(Excerpted records begins)

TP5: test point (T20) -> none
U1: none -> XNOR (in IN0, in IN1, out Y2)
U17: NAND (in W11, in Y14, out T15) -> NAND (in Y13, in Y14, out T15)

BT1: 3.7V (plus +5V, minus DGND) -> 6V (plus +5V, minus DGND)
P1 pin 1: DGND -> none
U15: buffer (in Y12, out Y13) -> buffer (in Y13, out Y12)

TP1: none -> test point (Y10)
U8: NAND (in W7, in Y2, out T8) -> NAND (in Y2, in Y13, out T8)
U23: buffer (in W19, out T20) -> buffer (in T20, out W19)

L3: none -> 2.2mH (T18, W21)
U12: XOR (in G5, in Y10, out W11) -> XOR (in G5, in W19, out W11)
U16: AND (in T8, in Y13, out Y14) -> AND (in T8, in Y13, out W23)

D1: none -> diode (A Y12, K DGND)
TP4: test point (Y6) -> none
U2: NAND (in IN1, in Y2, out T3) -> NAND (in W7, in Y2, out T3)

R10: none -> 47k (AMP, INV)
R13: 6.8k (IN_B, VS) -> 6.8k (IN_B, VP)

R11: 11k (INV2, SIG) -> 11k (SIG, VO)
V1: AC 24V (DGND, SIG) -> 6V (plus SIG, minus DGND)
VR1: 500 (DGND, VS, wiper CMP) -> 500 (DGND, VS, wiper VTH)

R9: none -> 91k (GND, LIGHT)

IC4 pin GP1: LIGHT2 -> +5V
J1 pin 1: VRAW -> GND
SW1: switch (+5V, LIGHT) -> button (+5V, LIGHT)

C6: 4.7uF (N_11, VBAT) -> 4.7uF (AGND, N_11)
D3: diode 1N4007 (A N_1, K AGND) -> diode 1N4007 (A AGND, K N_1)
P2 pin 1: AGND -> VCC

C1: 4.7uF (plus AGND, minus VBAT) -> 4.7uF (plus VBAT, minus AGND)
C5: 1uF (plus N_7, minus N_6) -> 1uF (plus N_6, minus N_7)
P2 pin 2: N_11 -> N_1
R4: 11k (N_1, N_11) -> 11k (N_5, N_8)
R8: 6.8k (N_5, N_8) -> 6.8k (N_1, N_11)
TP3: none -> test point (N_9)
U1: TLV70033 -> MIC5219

(Excerpted records ends)

Exercise
What is wanted is every line from the first line of the entries through the line that contains "P1 pin 1: DGND -> none", given again exactly.

Exercise result
TP5: test point (T20) -> none
U1: none -> XNOR (in IN0, in IN1, out Y2)
U17: NAND (in W11, in Y14, out T15) -> NAND (in Y13, in Y14, out T15)

BT1: 3.7V (plus +5V, minus DGND) -> 6V (plus +5V, minus DGND)
P1 pin 1: DGND -> none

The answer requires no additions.